## Data for this exercise:
────────────────

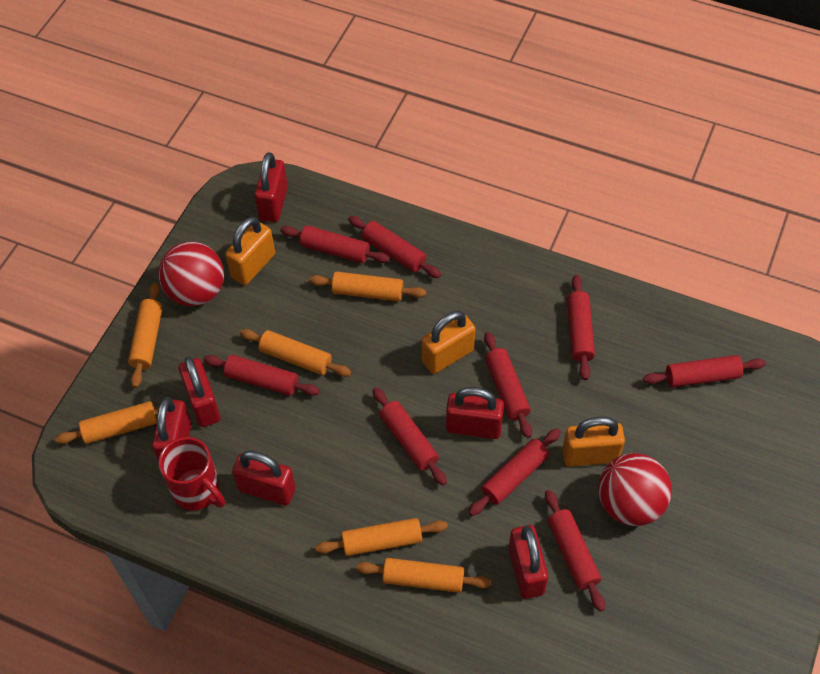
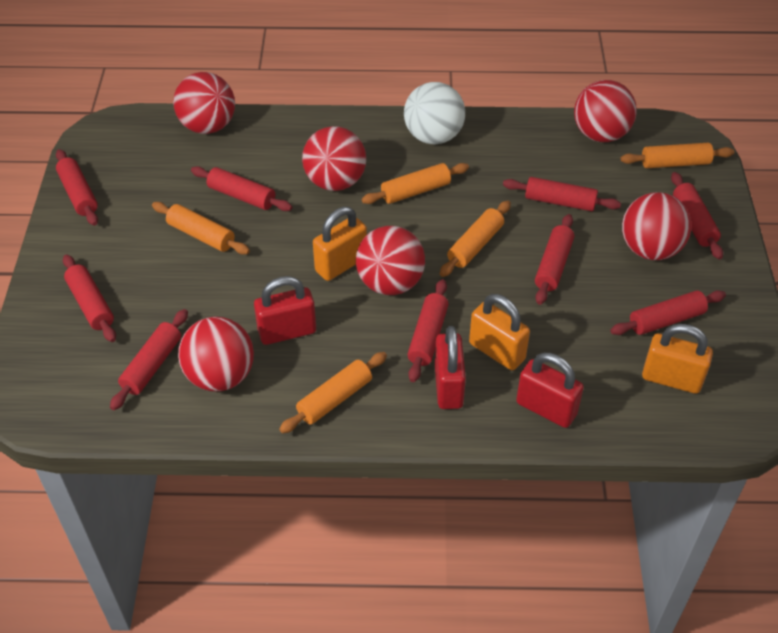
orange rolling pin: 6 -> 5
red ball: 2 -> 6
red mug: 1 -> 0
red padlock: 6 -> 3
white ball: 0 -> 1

────────────────

## Instructions to follow:
From the first record to the last, print everything again exactly, without pictures.

## Answer to the problem:
orange rolling pin: 6 -> 5
red ball: 2 -> 6
red mug: 1 -> 0
red padlock: 6 -> 3
white ball: 0 -> 1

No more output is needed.